→ **Exercise instructions**:
Where a picture appears in the data below, exclude it; restate everything else word for word.

→ **Supplied data**:

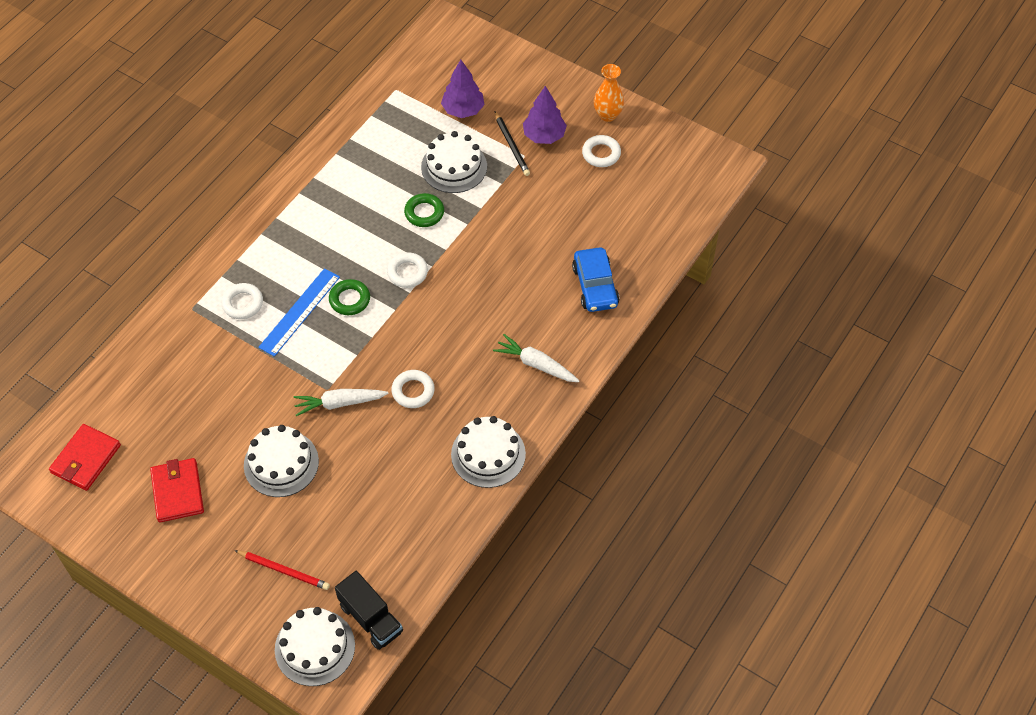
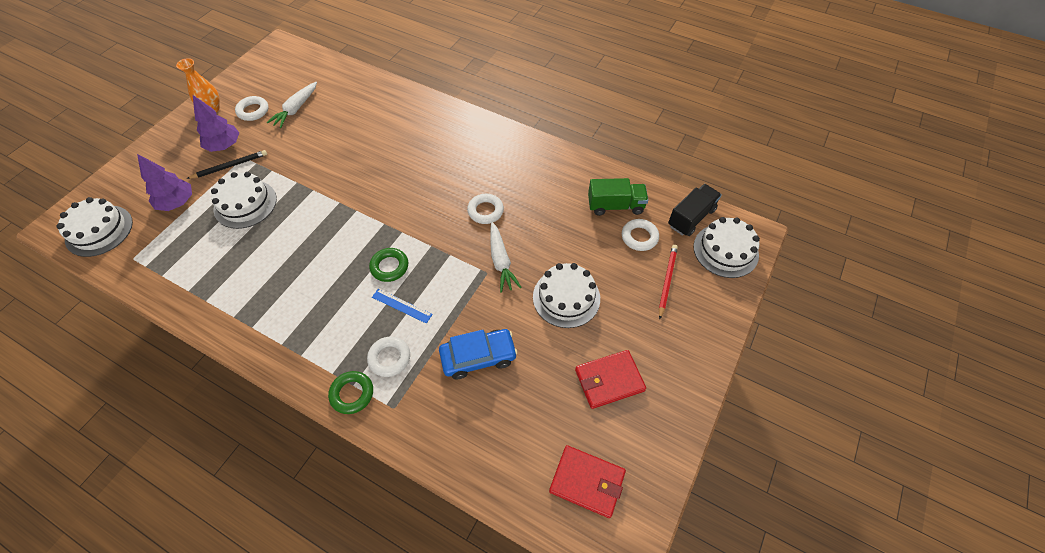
camera: 95 degrees left, 0 degrees up
(300, 312) = (402, 305): blue ruler -> blue ruler, size x0.60
(402, 533) = (615, 206): none -> green truck
(407, 272) = (362, 226): white ring -> white ring (639, 237)
(424, 213) = (295, 221): green ring -> green ring (352, 394)
(488, 454) = (539, 160): white cake -> white cake (99, 230)
(536, 364) = (457, 138): white carrot -> white carrot (296, 109)
(595, 286) = (385, 109): blue car -> blue car (478, 357)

→ **Exercise output**:
camera: 95 degrees left, 0 degrees up
(300, 312) = (402, 305): blue ruler -> blue ruler, size x0.60
(402, 533) = (615, 206): none -> green truck
(407, 272) = (362, 226): white ring -> white ring (639, 237)
(424, 213) = (295, 221): green ring -> green ring (352, 394)
(488, 454) = (539, 160): white cake -> white cake (99, 230)
(536, 364) = (457, 138): white carrot -> white carrot (296, 109)
(595, 286) = (385, 109): blue car -> blue car (478, 357)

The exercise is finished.